> [WHAT IS REQUIRED]
The lines to be extracted run from the start of the listing through the line containing "(541, 447) = (462, 443): none"; copy them exactly and nothing else.

> [DATA LISTING]

- Opening Delimiter -

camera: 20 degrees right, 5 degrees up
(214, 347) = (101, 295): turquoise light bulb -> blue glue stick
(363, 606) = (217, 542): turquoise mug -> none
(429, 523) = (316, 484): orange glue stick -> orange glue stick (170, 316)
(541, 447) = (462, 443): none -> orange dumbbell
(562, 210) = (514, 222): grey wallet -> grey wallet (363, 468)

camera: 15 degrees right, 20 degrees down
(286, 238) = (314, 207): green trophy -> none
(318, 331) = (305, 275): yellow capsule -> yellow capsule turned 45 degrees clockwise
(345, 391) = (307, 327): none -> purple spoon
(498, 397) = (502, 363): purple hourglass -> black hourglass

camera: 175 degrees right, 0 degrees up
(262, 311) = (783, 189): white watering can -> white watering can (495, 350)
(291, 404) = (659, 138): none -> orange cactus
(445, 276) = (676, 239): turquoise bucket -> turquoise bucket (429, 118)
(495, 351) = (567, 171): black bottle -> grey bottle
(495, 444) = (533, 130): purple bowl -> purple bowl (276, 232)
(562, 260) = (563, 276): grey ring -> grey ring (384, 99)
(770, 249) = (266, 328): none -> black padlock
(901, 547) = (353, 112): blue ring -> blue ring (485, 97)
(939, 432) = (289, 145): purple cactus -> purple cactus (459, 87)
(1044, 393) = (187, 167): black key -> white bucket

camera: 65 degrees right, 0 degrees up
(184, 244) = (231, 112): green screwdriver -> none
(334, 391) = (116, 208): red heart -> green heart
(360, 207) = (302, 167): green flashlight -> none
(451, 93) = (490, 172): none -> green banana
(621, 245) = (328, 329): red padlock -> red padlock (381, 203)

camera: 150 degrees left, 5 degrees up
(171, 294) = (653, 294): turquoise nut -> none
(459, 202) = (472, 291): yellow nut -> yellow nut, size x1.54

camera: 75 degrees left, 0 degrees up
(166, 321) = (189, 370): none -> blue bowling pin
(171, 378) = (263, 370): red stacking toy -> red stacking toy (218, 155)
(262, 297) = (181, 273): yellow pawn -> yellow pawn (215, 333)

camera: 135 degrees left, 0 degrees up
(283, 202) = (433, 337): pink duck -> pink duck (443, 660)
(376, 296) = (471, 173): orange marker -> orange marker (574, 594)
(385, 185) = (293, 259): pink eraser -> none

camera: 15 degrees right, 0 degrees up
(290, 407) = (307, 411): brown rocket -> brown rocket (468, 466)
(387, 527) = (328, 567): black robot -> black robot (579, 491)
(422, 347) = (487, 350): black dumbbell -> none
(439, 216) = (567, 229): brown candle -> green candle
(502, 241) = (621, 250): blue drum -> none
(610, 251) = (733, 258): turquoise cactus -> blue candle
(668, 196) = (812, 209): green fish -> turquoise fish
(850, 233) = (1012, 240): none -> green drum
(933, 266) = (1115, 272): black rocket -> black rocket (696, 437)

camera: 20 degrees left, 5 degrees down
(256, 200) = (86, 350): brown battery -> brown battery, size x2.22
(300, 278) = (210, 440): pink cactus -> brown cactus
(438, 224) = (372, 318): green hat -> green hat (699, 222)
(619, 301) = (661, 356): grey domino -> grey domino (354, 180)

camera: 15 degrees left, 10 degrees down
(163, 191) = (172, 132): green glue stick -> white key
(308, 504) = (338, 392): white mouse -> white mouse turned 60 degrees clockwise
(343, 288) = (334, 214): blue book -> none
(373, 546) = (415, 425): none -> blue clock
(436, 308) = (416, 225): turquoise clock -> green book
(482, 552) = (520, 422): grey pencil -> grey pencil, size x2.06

- Closing Delimiter -

> [RESPONSE AREA]
camera: 20 degrees right, 5 degrees up
(214, 347) = (101, 295): turquoise light bulb -> blue glue stick
(363, 606) = (217, 542): turquoise mug -> none
(429, 523) = (316, 484): orange glue stick -> orange glue stick (170, 316)
(541, 447) = (462, 443): none -> orange dumbbell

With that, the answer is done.